Provided material:
________________________
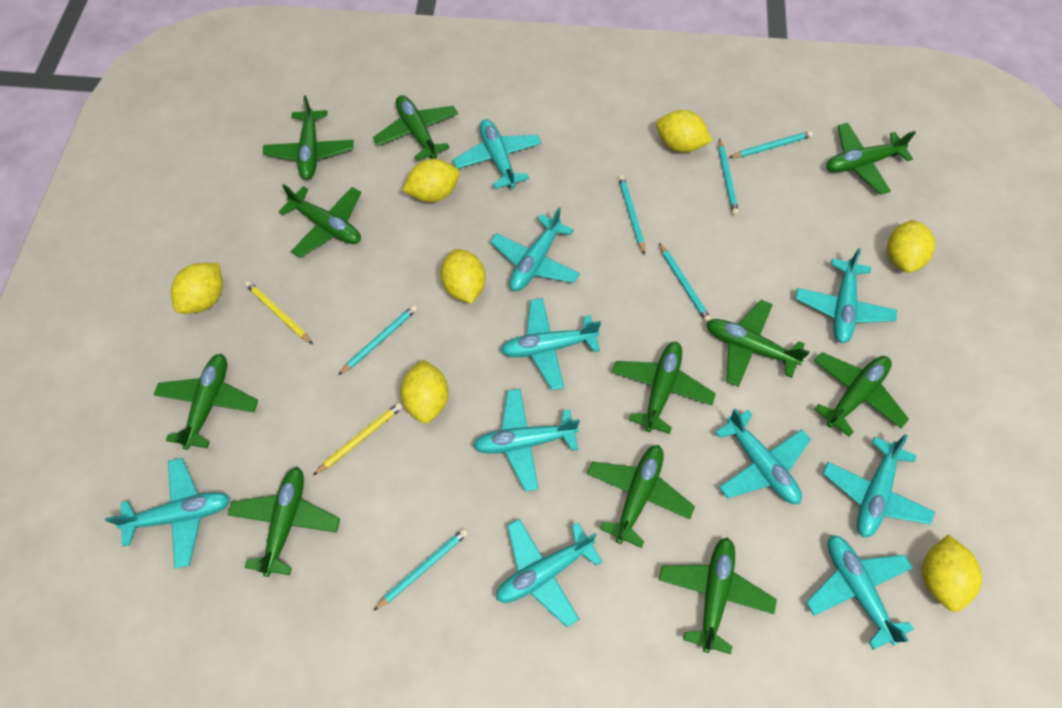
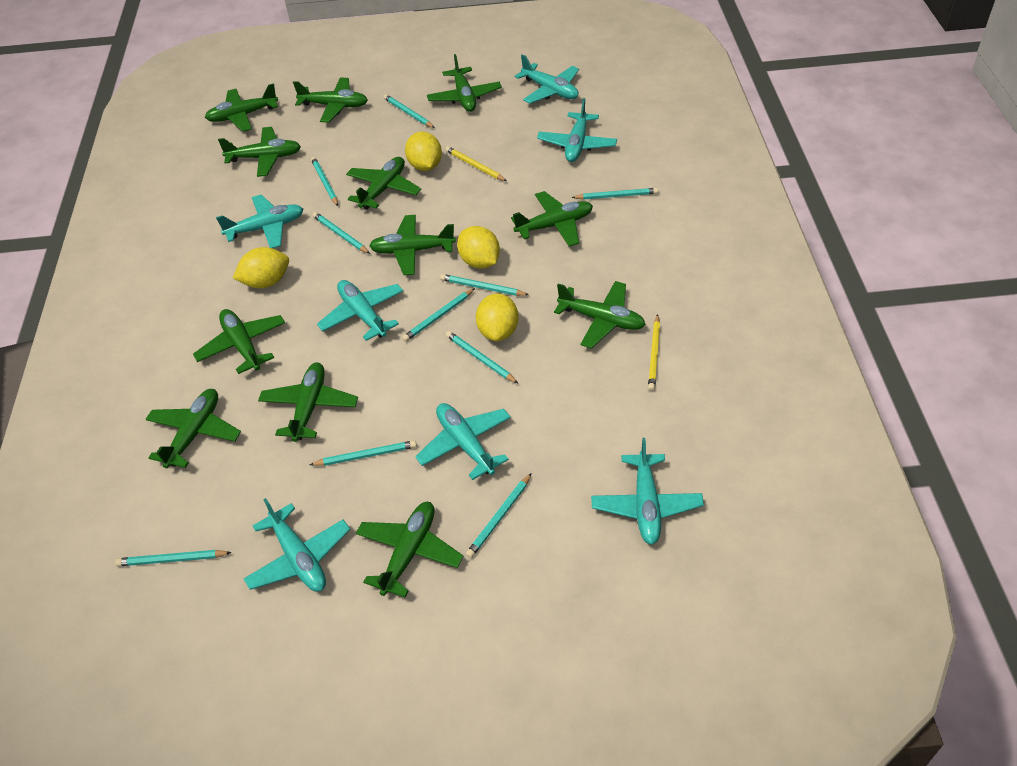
green plane: 11 -> 12
turquoise pencil: 6 -> 10
turquoise plane: 10 -> 7
yellow lemon: 7 -> 4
________________________
Task statement: Beginning at the line that contains "turquoise pencil: 6 -> 10", give again every line down to the end of the material, exactly as written, and stop there.

Response below:
turquoise pencil: 6 -> 10
turquoise plane: 10 -> 7
yellow lemon: 7 -> 4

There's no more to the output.